◆ The problem: The records below hold pictures; please leave those out and retype the rest exactly.

::: The data

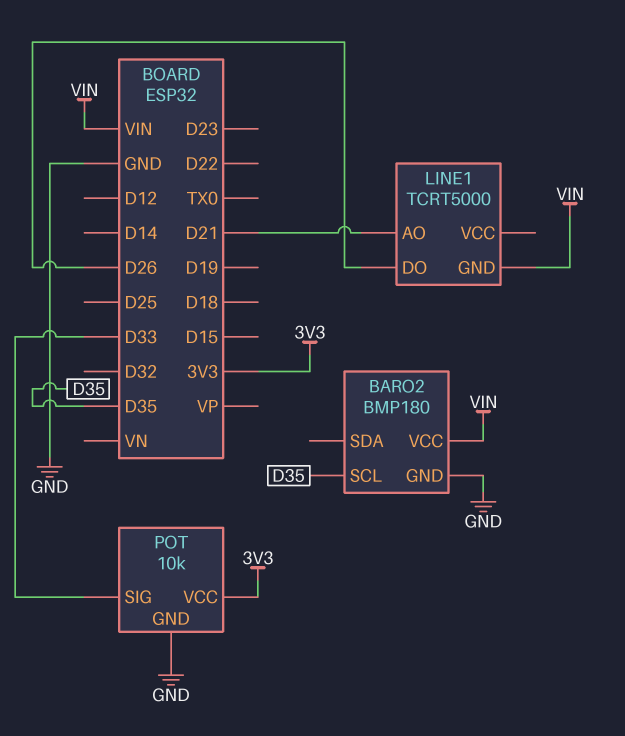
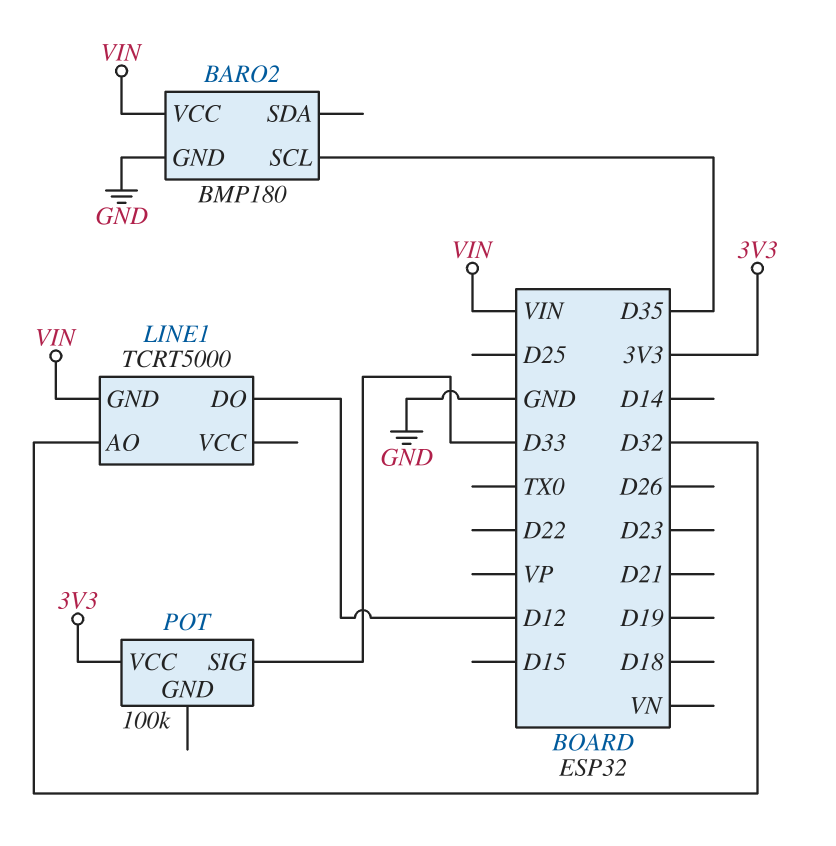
LINE1 pin AO: D21 -> D32
LINE1 pin DO: D26 -> D12
POT: 10k -> 100k
POT pin GND: GND -> none

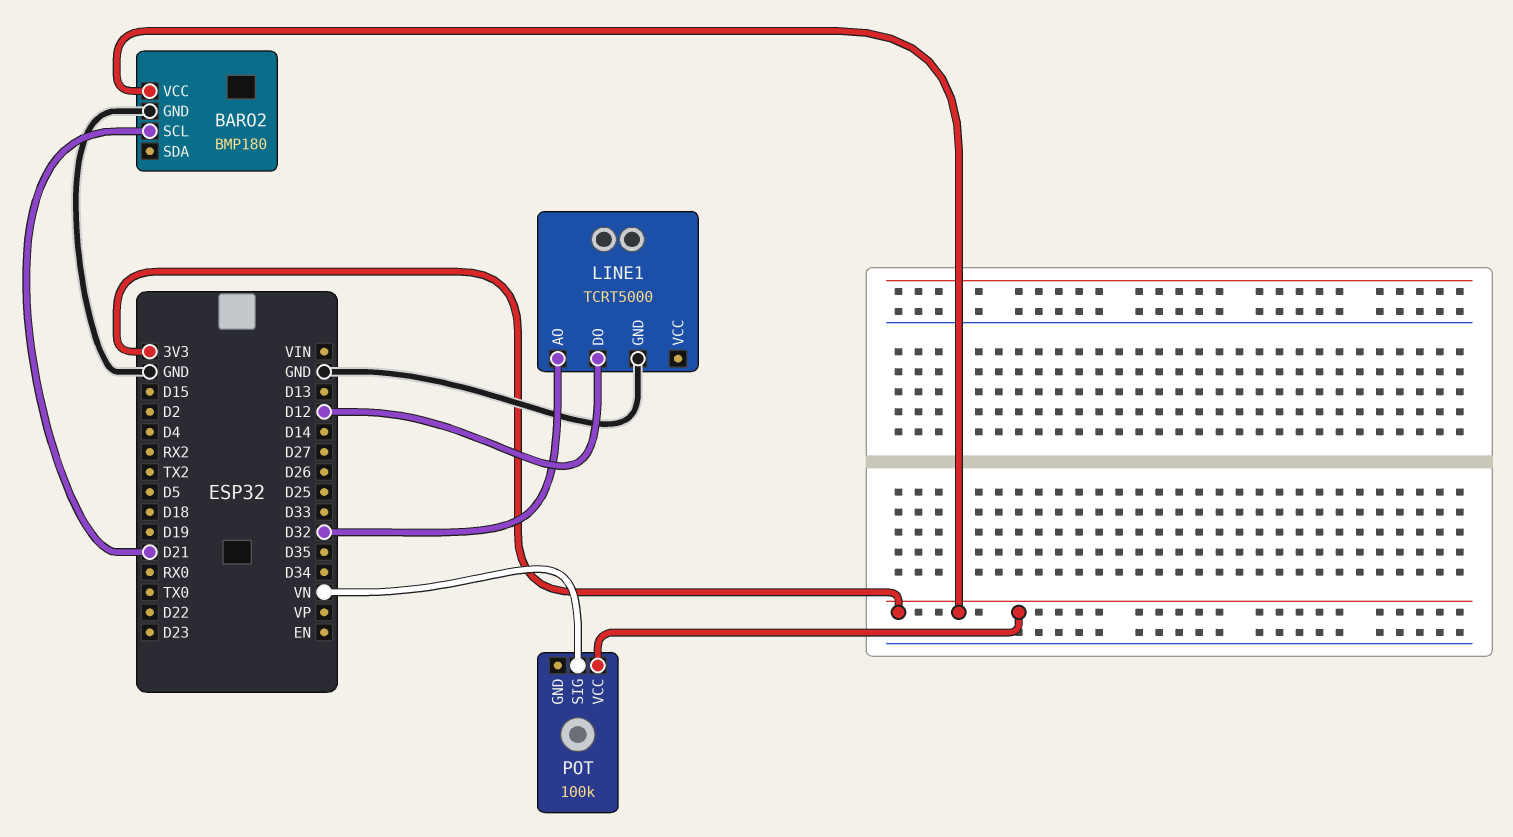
BARO2 pin SCL: D35 -> D21
BARO2 pin VCC: VIN -> 3V3
LINE1 pin GND: VIN -> GND
POT pin SIG: D33 -> VN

::::::

◆ Solution to this task:
LINE1 pin AO: D21 -> D32
LINE1 pin DO: D26 -> D12
POT: 10k -> 100k
POT pin GND: GND -> none

BARO2 pin SCL: D35 -> D21
BARO2 pin VCC: VIN -> 3V3
LINE1 pin GND: VIN -> GND
POT pin SIG: D33 -> VN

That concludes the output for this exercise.